Scene difference descriptions:
--
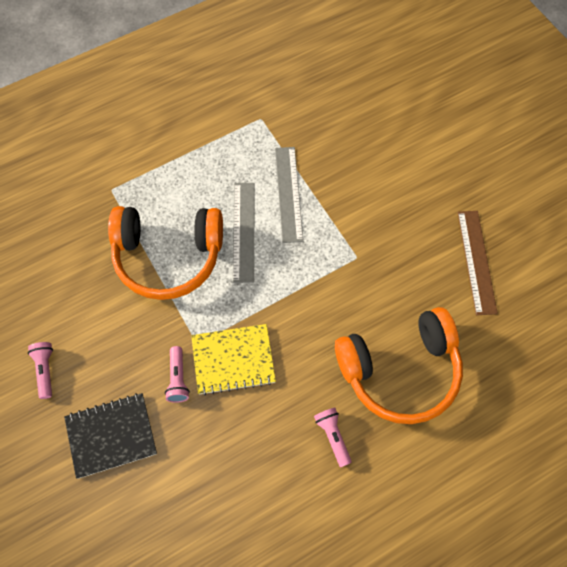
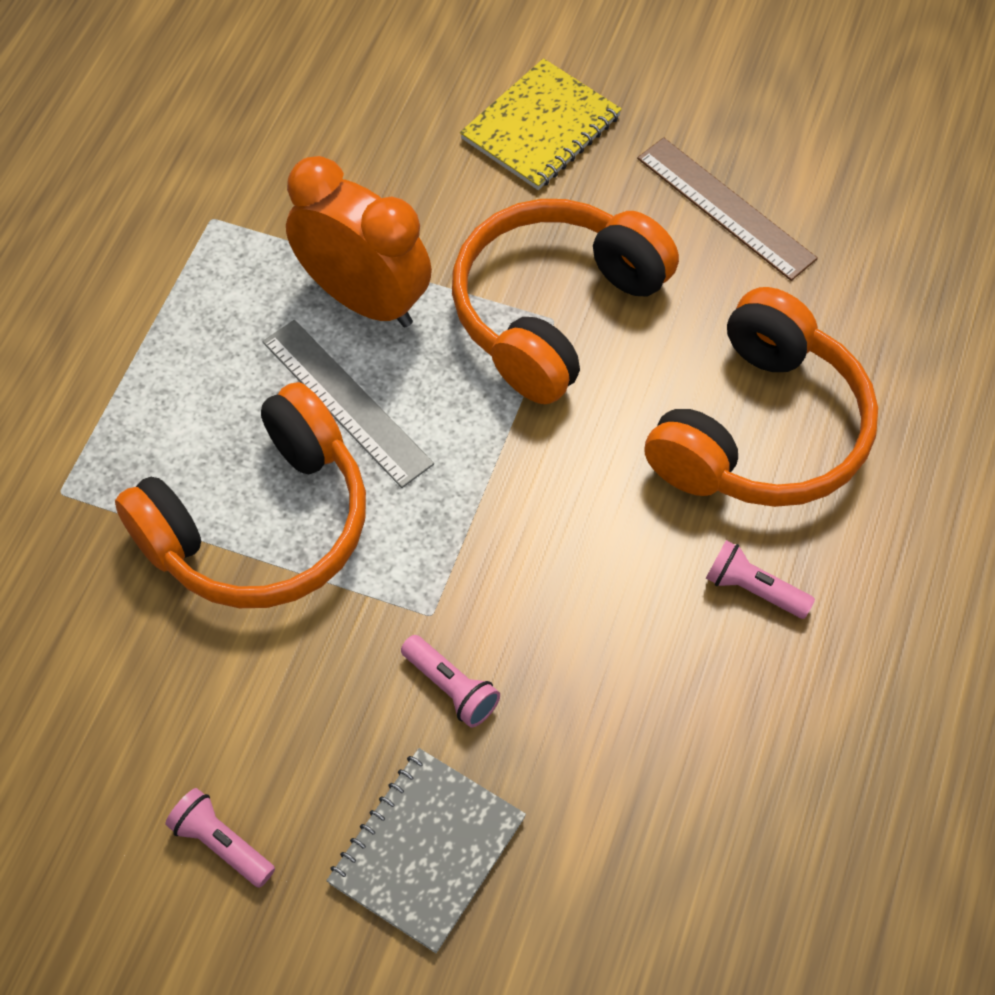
camera: 40 degrees left, 5 degrees down
(111, 435) = (427, 850): black notebook -> grey notebook
(233, 360) = (510, 597): yellow notebook -> yellow notebook (541, 128)
(289, 193) = (364, 299): grey ruler -> orange clock
(360, 254) = (555, 311): none -> orange headphones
--
▸ Directions for this task
Set down the lines from the one with "(233, 360) = (510, 597): yellow" through the end of the data above. Keep each exactly as written and add no other line.

▸ Answer section
(233, 360) = (510, 597): yellow notebook -> yellow notebook (541, 128)
(289, 193) = (364, 299): grey ruler -> orange clock
(360, 254) = (555, 311): none -> orange headphones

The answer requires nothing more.